TASK TO COMPLETE: Keeping every word in place, write out the entries that come next.

Coordinate change listings:
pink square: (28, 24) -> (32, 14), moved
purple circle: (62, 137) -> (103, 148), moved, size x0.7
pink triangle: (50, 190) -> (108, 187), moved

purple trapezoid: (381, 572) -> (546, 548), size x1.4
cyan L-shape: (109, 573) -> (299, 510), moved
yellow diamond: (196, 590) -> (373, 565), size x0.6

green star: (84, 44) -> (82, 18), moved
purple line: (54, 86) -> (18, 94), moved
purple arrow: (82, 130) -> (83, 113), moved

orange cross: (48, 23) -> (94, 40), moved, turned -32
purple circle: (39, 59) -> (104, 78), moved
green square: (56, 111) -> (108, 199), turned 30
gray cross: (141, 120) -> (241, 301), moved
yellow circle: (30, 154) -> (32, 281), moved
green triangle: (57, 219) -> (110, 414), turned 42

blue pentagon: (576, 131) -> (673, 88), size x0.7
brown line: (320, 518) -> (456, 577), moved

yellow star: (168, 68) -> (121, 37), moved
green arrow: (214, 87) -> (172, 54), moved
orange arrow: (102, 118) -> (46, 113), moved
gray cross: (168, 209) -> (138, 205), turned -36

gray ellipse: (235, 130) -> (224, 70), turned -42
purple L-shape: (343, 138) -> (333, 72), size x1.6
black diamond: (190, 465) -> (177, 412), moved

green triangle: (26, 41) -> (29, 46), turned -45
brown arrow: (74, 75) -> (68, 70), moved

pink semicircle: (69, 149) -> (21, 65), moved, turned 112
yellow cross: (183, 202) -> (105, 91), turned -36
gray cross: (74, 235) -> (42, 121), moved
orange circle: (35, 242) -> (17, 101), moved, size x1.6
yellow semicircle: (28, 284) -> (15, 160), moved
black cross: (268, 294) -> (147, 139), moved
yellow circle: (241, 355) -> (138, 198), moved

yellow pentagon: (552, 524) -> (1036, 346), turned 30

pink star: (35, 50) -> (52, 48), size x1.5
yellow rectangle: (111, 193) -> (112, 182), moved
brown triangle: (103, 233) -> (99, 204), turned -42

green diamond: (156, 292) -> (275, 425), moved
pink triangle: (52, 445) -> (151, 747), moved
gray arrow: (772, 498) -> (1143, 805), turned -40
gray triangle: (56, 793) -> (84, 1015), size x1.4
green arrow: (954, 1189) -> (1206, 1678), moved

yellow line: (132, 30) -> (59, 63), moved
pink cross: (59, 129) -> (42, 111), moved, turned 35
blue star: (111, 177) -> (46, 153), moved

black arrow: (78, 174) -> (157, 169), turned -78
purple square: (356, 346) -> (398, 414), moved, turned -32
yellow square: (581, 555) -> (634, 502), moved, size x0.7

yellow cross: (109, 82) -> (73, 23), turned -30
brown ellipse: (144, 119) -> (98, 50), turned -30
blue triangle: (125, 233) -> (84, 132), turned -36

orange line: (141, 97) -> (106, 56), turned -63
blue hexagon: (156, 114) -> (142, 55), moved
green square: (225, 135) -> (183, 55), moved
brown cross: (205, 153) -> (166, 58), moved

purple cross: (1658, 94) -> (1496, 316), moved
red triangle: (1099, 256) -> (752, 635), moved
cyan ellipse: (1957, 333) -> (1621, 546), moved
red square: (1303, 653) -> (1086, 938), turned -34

EXERCISE RESULT:
pink square: (28, 24) -> (32, 14), moved
purple circle: (62, 137) -> (103, 148), moved, size x0.7
pink triangle: (50, 190) -> (108, 187), moved

purple trapezoid: (381, 572) -> (546, 548), size x1.4
cyan L-shape: (109, 573) -> (299, 510), moved
yellow diamond: (196, 590) -> (373, 565), size x0.6

green star: (84, 44) -> (82, 18), moved
purple line: (54, 86) -> (18, 94), moved
purple arrow: (82, 130) -> (83, 113), moved

orange cross: (48, 23) -> (94, 40), moved, turned -32
purple circle: (39, 59) -> (104, 78), moved
green square: (56, 111) -> (108, 199), turned 30
gray cross: (141, 120) -> (241, 301), moved
yellow circle: (30, 154) -> (32, 281), moved
green triangle: (57, 219) -> (110, 414), turned 42

blue pentagon: (576, 131) -> (673, 88), size x0.7
brown line: (320, 518) -> (456, 577), moved

yellow star: (168, 68) -> (121, 37), moved
green arrow: (214, 87) -> (172, 54), moved
orange arrow: (102, 118) -> (46, 113), moved
gray cross: (168, 209) -> (138, 205), turned -36

gray ellipse: (235, 130) -> (224, 70), turned -42
purple L-shape: (343, 138) -> (333, 72), size x1.6
black diamond: (190, 465) -> (177, 412), moved

green triangle: (26, 41) -> (29, 46), turned -45
brown arrow: (74, 75) -> (68, 70), moved

pink semicircle: (69, 149) -> (21, 65), moved, turned 112
yellow cross: (183, 202) -> (105, 91), turned -36
gray cross: (74, 235) -> (42, 121), moved
orange circle: (35, 242) -> (17, 101), moved, size x1.6
yellow semicircle: (28, 284) -> (15, 160), moved
black cross: (268, 294) -> (147, 139), moved
yellow circle: (241, 355) -> (138, 198), moved

yellow pentagon: (552, 524) -> (1036, 346), turned 30

pink star: (35, 50) -> (52, 48), size x1.5
yellow rectangle: (111, 193) -> (112, 182), moved
brown triangle: (103, 233) -> (99, 204), turned -42

green diamond: (156, 292) -> (275, 425), moved
pink triangle: (52, 445) -> (151, 747), moved
gray arrow: (772, 498) -> (1143, 805), turned -40
gray triangle: (56, 793) -> (84, 1015), size x1.4
green arrow: (954, 1189) -> (1206, 1678), moved

yellow line: (132, 30) -> (59, 63), moved
pink cross: (59, 129) -> (42, 111), moved, turned 35
blue star: (111, 177) -> (46, 153), moved

black arrow: (78, 174) -> (157, 169), turned -78
purple square: (356, 346) -> (398, 414), moved, turned -32
yellow square: (581, 555) -> (634, 502), moved, size x0.7

yellow cross: (109, 82) -> (73, 23), turned -30
brown ellipse: (144, 119) -> (98, 50), turned -30
blue triangle: (125, 233) -> (84, 132), turned -36

orange line: (141, 97) -> (106, 56), turned -63
blue hexagon: (156, 114) -> (142, 55), moved
green square: (225, 135) -> (183, 55), moved
brown cross: (205, 153) -> (166, 58), moved

purple cross: (1658, 94) -> (1496, 316), moved
red triangle: (1099, 256) -> (752, 635), moved
cyan ellipse: (1957, 333) -> (1621, 546), moved
red square: (1303, 653) -> (1086, 938), turned -34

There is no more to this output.